■ DIRECTIONS FOR THIS TASK
Could you print the lines below exactly, from the one holding "green bowling pin: 0 -> 2" through the last line, with no other output?

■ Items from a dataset
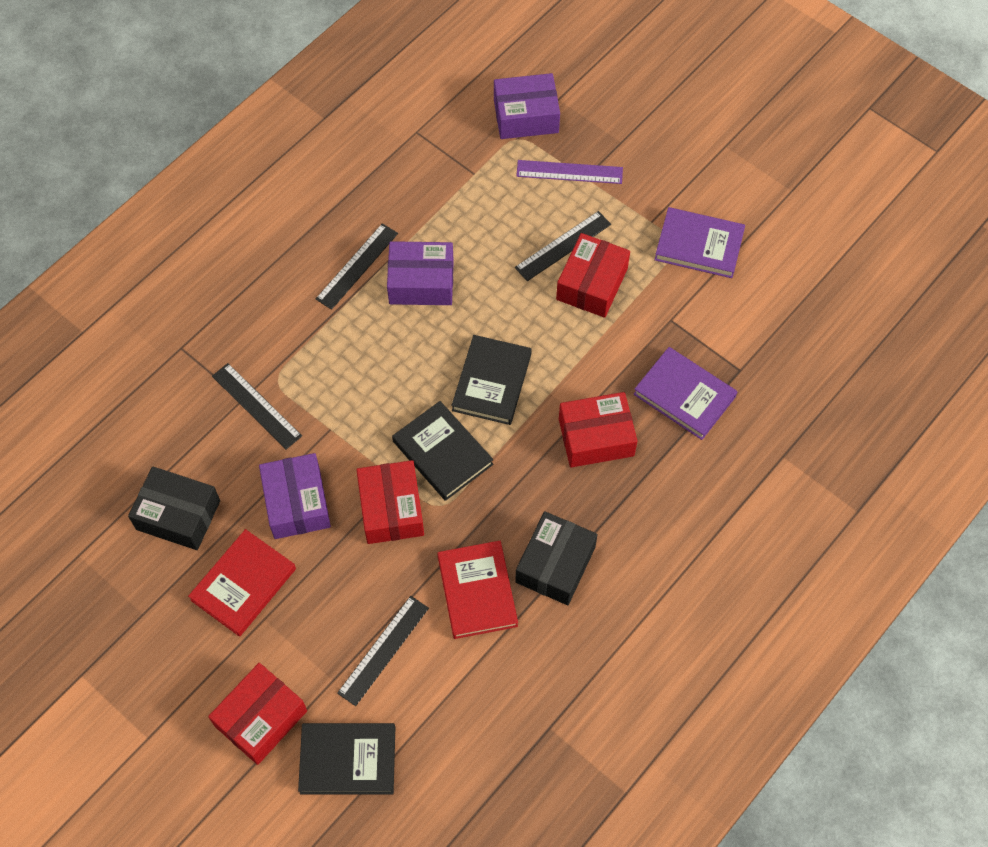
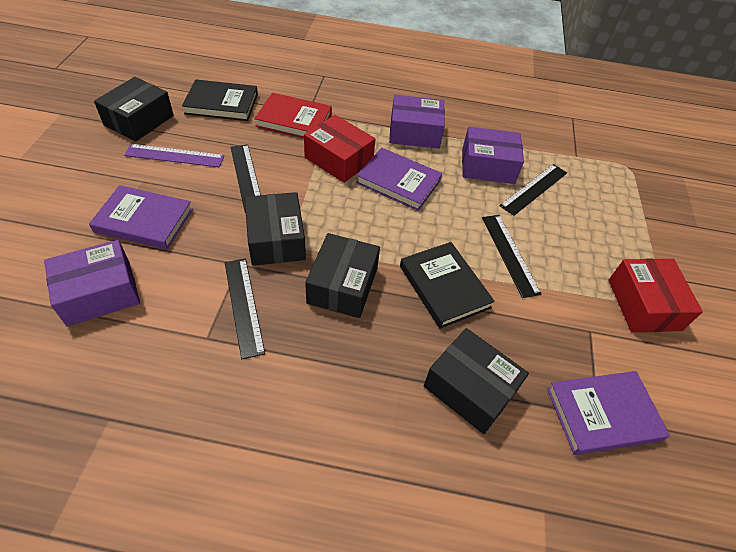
black book: 3 -> 2
black box: 2 -> 4
purple book: 2 -> 3
red book: 2 -> 1
red box: 4 -> 2

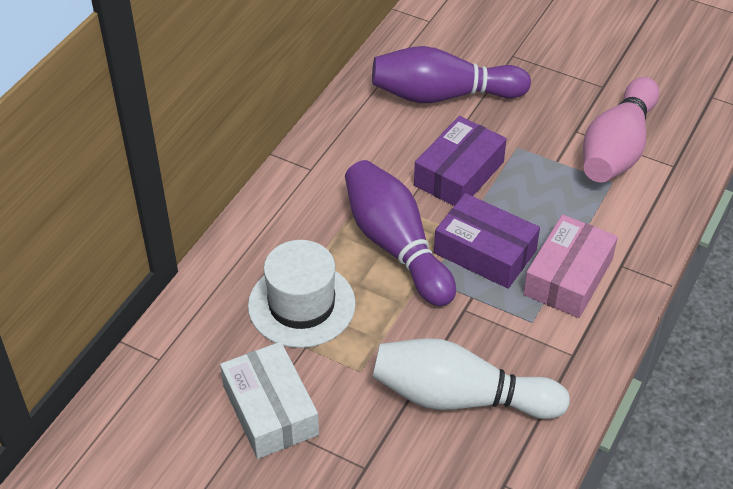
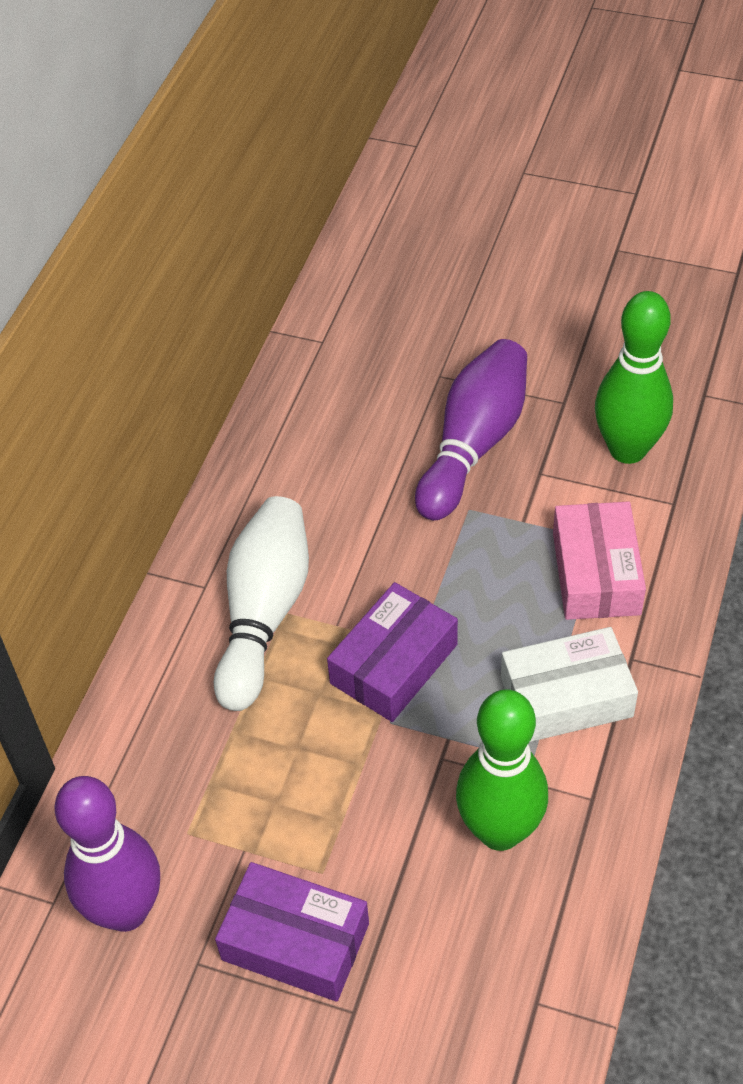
green bowling pin: 0 -> 2
pink bowling pin: 1 -> 0
white hat: 1 -> 0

■ ANSWER AREA
green bowling pin: 0 -> 2
pink bowling pin: 1 -> 0
white hat: 1 -> 0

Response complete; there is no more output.